▶ **What this task involves**
Count how many lines in the following data hold the word "armchair". Your answer is the number and nothing else.

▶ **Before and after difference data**
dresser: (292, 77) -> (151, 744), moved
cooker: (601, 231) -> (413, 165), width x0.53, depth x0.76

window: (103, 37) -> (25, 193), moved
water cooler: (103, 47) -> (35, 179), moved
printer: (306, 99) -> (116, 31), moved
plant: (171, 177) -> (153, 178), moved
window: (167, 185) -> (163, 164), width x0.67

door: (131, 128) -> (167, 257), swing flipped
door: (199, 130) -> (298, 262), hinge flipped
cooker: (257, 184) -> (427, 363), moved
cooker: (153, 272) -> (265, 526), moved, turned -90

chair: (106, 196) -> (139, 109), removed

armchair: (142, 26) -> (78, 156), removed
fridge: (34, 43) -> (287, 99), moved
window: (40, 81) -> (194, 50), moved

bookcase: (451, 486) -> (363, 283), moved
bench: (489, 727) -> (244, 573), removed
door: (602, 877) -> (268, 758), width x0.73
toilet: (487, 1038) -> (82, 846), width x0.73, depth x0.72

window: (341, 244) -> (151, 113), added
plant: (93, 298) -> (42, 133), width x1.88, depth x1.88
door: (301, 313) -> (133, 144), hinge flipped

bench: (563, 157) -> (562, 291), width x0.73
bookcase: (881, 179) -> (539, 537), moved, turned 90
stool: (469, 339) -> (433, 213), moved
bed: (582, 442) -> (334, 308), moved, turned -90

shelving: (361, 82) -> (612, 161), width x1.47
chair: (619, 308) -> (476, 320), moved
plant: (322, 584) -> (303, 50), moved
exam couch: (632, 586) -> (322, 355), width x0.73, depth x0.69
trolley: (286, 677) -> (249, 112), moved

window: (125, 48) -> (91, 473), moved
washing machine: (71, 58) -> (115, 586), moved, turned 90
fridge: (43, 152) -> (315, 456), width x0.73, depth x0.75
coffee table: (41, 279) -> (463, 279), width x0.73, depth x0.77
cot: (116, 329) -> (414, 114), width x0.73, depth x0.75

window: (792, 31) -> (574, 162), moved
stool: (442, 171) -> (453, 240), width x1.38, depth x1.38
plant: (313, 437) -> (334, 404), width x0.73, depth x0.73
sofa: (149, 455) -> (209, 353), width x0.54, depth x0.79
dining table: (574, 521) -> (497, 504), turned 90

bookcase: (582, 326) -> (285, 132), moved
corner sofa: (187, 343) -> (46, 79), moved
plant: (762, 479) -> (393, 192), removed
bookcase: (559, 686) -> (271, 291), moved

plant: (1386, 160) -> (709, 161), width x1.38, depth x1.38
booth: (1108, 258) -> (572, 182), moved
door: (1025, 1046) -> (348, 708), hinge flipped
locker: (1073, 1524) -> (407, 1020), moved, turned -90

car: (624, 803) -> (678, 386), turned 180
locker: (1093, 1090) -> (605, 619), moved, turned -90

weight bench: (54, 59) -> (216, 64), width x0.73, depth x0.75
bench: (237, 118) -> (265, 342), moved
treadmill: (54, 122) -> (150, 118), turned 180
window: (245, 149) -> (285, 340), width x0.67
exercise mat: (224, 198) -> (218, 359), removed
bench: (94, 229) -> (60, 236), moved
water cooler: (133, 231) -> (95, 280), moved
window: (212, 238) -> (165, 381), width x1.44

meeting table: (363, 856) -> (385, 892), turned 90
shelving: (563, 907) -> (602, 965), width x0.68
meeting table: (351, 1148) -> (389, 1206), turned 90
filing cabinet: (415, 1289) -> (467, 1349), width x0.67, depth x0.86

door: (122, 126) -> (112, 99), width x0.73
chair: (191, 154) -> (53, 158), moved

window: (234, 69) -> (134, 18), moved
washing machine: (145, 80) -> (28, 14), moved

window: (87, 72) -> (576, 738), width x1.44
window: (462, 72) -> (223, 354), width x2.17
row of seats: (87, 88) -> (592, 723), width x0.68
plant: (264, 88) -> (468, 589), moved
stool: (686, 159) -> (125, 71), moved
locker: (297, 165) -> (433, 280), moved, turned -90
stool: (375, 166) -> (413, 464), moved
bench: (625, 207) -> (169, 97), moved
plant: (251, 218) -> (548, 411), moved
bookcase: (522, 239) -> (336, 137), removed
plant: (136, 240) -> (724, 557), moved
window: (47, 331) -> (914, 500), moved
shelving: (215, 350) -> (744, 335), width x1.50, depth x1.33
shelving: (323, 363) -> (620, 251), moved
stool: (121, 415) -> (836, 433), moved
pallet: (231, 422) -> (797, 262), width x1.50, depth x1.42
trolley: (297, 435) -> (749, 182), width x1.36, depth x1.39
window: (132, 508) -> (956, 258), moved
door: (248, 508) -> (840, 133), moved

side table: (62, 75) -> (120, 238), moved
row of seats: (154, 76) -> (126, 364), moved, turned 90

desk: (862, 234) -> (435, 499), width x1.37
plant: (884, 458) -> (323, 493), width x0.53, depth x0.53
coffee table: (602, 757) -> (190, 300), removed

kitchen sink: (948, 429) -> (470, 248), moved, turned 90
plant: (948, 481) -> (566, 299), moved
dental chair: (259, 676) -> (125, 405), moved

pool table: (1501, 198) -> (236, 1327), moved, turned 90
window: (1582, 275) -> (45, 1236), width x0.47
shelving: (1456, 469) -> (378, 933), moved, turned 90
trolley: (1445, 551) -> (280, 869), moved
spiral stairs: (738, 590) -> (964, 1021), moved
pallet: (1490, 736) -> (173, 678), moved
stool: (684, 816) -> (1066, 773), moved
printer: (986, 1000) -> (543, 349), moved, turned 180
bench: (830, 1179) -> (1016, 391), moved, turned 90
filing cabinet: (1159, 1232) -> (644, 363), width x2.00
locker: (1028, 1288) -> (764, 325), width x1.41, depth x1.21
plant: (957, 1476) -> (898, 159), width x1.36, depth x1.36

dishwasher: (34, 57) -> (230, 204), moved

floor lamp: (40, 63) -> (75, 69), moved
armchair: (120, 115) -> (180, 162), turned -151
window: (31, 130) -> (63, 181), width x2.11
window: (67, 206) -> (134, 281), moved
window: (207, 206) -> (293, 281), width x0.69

▶ **The completed task**
2